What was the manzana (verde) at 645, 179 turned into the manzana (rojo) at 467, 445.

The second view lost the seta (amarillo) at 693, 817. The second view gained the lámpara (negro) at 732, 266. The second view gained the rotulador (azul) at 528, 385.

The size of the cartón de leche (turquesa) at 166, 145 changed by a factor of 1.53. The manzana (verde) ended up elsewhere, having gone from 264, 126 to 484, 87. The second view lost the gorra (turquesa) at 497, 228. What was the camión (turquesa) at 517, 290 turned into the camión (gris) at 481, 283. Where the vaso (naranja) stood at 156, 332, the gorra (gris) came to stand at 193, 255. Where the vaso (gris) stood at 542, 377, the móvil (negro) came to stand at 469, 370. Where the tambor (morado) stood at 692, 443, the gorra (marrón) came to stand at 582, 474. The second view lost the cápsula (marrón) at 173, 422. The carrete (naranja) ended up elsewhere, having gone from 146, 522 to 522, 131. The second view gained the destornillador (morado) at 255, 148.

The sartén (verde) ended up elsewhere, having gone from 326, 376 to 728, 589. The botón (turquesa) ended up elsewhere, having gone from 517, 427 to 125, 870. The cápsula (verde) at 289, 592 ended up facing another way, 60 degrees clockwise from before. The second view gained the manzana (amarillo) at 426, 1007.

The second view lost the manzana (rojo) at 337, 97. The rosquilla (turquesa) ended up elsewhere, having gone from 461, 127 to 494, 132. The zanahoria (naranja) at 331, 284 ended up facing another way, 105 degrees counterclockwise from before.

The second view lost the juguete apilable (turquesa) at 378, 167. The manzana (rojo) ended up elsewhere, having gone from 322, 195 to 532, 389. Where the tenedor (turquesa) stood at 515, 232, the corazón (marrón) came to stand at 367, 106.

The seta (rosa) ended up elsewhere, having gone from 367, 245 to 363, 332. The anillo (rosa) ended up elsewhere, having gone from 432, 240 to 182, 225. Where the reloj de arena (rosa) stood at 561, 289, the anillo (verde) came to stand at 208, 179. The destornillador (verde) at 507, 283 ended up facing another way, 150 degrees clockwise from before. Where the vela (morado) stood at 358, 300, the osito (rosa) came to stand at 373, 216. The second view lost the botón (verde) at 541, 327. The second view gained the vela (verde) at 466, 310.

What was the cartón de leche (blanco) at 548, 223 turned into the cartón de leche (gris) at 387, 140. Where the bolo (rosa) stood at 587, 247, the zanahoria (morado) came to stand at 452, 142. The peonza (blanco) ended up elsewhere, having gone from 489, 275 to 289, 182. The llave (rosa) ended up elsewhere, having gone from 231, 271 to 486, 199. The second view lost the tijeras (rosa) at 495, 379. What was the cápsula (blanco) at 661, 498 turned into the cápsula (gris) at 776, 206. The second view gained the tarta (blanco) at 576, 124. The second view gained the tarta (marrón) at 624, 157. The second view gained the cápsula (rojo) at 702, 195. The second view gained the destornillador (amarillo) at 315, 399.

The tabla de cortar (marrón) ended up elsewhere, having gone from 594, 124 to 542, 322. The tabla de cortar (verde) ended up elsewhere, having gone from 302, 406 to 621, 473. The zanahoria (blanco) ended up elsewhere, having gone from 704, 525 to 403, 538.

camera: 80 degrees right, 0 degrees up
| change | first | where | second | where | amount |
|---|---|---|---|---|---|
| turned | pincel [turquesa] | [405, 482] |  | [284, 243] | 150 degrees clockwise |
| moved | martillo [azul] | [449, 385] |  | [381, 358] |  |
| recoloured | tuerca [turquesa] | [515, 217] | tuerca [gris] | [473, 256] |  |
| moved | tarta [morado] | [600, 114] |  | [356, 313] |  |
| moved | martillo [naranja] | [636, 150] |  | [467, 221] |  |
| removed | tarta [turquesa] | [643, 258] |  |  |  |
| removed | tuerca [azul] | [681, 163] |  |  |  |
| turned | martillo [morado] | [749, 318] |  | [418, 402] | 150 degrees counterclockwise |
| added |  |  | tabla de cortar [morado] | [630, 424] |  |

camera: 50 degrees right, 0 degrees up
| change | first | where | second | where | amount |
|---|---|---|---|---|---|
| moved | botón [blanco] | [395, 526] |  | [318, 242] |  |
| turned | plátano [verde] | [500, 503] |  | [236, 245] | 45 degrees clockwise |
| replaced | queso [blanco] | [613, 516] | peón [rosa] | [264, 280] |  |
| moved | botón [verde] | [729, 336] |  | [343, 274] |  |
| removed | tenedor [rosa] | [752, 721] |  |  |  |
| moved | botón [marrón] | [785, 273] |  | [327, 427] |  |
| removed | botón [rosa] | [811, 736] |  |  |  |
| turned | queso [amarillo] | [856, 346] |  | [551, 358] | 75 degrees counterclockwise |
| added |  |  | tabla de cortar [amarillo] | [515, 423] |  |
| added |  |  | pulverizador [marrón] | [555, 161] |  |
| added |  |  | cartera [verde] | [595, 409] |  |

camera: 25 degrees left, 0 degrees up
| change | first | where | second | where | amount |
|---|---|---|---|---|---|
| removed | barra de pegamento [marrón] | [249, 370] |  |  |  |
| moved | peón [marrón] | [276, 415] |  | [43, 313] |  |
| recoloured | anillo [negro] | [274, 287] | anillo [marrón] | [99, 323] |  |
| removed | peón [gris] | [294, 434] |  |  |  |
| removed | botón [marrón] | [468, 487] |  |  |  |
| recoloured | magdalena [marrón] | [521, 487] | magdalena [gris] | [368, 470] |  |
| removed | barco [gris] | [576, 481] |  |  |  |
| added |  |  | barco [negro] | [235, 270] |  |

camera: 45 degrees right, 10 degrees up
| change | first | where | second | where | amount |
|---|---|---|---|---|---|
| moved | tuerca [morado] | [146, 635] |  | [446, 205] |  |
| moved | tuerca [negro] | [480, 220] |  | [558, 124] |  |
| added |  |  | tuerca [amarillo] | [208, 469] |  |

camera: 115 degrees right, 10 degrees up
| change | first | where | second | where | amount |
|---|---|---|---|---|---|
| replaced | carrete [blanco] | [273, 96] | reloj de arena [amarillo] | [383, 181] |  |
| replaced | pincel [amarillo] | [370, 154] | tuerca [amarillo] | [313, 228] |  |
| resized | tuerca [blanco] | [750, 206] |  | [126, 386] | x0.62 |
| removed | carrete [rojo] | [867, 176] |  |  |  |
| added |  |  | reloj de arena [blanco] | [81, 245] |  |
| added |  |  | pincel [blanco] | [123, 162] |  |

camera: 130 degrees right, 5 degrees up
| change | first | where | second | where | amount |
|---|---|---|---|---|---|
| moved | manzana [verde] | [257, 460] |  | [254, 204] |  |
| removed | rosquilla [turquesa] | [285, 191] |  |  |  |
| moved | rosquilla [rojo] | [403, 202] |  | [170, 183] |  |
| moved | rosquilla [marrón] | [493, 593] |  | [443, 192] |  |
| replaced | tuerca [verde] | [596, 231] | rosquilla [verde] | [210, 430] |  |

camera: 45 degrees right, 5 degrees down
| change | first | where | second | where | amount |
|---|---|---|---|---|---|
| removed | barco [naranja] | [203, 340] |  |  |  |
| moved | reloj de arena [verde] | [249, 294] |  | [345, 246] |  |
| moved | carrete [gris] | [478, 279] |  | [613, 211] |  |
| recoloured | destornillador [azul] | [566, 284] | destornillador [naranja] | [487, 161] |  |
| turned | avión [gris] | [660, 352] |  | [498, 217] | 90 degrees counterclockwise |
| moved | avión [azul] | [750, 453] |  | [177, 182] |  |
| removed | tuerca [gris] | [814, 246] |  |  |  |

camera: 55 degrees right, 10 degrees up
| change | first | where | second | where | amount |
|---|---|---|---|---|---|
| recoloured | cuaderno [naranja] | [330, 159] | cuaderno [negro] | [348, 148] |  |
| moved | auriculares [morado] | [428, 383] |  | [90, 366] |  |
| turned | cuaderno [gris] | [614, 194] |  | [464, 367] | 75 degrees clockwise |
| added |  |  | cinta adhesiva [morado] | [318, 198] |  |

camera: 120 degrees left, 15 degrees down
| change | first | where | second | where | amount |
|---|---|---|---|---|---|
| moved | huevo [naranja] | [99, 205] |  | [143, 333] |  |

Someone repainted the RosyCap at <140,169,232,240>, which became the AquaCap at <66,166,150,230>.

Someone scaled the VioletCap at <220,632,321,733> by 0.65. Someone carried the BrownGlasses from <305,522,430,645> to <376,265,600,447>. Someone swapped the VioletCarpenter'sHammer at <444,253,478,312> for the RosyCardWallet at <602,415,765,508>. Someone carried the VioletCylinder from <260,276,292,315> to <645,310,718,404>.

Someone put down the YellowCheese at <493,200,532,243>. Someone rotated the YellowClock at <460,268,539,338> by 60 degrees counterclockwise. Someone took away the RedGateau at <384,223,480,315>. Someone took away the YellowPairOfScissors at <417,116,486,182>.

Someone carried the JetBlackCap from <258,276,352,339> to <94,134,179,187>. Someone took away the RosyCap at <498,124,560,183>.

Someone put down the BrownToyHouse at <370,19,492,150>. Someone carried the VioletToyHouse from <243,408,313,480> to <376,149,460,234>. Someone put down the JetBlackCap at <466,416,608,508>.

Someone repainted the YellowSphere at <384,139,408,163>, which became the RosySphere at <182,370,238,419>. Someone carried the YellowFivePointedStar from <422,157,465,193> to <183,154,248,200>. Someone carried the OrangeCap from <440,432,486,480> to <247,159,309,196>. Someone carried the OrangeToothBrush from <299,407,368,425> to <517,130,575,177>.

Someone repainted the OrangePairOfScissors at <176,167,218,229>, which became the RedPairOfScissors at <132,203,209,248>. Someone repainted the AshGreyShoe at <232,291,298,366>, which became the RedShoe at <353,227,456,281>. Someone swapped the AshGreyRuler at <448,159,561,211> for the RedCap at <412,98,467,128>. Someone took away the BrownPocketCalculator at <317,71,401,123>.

- Problem requirements:
Repeat exactly the lines from the first line of the records above through the line containing "The second view lost the manzana", both included, and nothing else.

- Reply:
What was the manzana (verde) at 645, 179 turned into the manzana (rojo) at 467, 445.

The second view lost the seta (amarillo) at 693, 817. The second view gained the lámpara (negro) at 732, 266. The second view gained the rotulador (azul) at 528, 385.

The size of the cartón de leche (turquesa) at 166, 145 changed by a factor of 1.53. The manzana (verde) ended up elsewhere, having gone from 264, 126 to 484, 87. The second view lost the gorra (turquesa) at 497, 228. What was the camión (turquesa) at 517, 290 turned into the camión (gris) at 481, 283. Where the vaso (naranja) stood at 156, 332, the gorra (gris) came to stand at 193, 255. Where the vaso (gris) stood at 542, 377, the móvil (negro) came to stand at 469, 370. Where the tambor (morado) stood at 692, 443, the gorra (marrón) came to stand at 582, 474. The second view lost the cápsula (marrón) at 173, 422. The carrete (naranja) ended up elsewhere, having gone from 146, 522 to 522, 131. The second view gained the destornillador (morado) at 255, 148.

The sartén (verde) ended up elsewhere, having gone from 326, 376 to 728, 589. The botón (turquesa) ended up elsewhere, having gone from 517, 427 to 125, 870. The cápsula (verde) at 289, 592 ended up facing another way, 60 degrees clockwise from before. The second view gained the manzana (amarillo) at 426, 1007.

The second view lost the manzana (rojo) at 337, 97. The rosquilla (turquesa) ended up elsewhere, having gone from 461, 127 to 494, 132. The zanahoria (naranja) at 331, 284 ended up facing another way, 105 degrees counterclockwise from before.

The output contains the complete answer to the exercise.